■ **Task directions**
Each line of the material below with the word "emerald" is to be reported.

■ **The records**
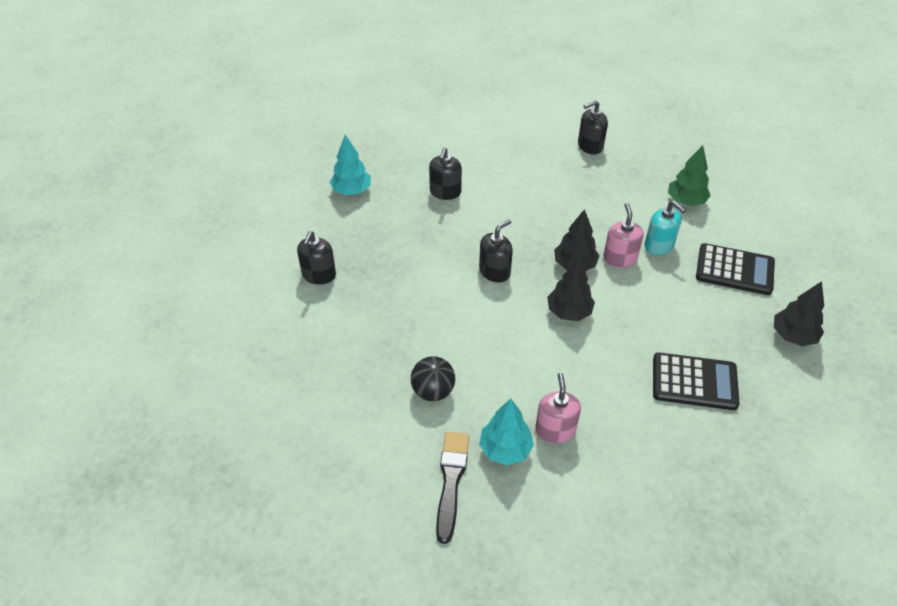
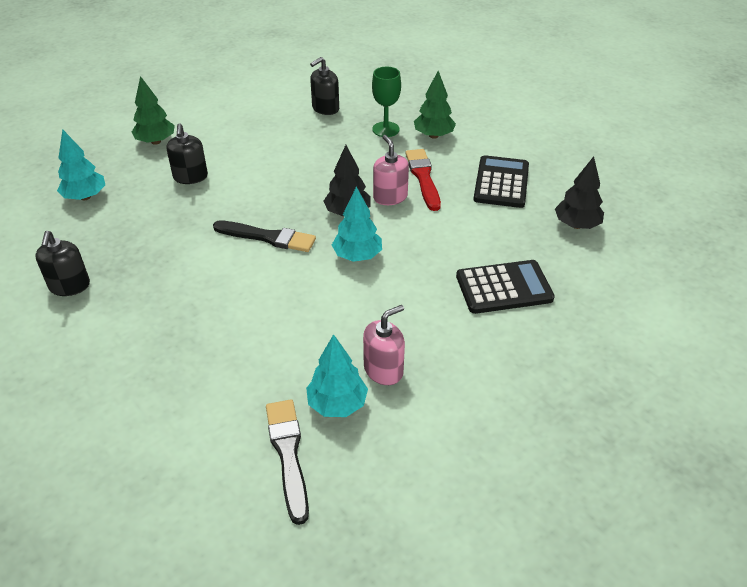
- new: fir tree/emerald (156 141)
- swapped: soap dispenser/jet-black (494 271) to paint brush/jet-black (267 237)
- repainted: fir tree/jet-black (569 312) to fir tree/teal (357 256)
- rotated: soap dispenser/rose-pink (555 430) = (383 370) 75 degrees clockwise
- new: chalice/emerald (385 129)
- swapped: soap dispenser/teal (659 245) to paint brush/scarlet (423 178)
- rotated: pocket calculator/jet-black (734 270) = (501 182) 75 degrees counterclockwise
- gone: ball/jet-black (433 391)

■ **Your response**
- new: fir tree/emerald (156 141)
- new: chalice/emerald (385 129)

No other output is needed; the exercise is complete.